▶ _Data entries_:

┏━━

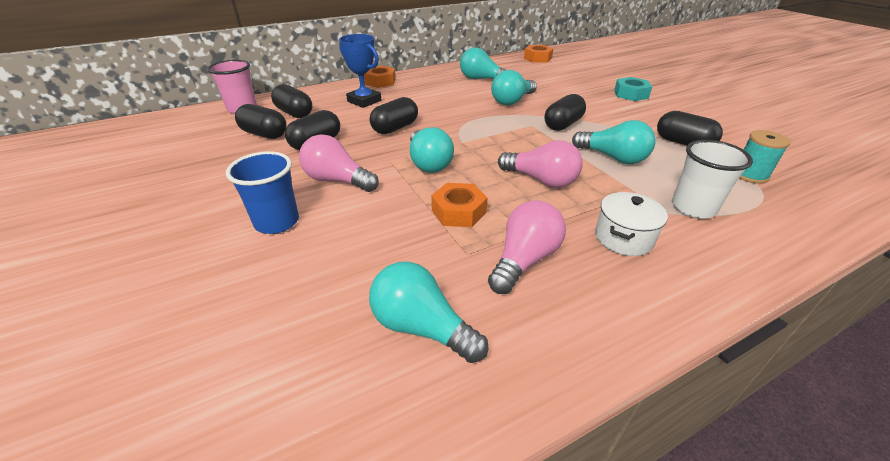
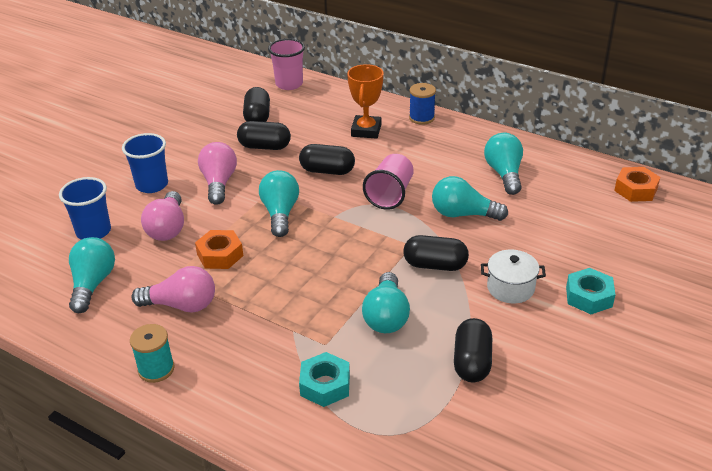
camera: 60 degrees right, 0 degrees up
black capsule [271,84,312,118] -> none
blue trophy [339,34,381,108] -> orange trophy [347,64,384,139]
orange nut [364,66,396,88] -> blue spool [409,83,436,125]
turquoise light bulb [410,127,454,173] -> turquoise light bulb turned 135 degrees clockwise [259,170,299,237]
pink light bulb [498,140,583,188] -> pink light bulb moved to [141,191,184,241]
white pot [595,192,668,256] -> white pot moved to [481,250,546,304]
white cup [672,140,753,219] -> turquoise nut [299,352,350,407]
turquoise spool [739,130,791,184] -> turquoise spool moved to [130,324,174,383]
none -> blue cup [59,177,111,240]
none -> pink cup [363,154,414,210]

┗━━

▶ _Work to be completed_: Set down the line that contains "none -> blue cup [59,177,111,240]" exactly. Do the same for each later line of the data, through the end, and add nothing.

▶ _Output of the exercise_:
none -> blue cup [59,177,111,240]
none -> pink cup [363,154,414,210]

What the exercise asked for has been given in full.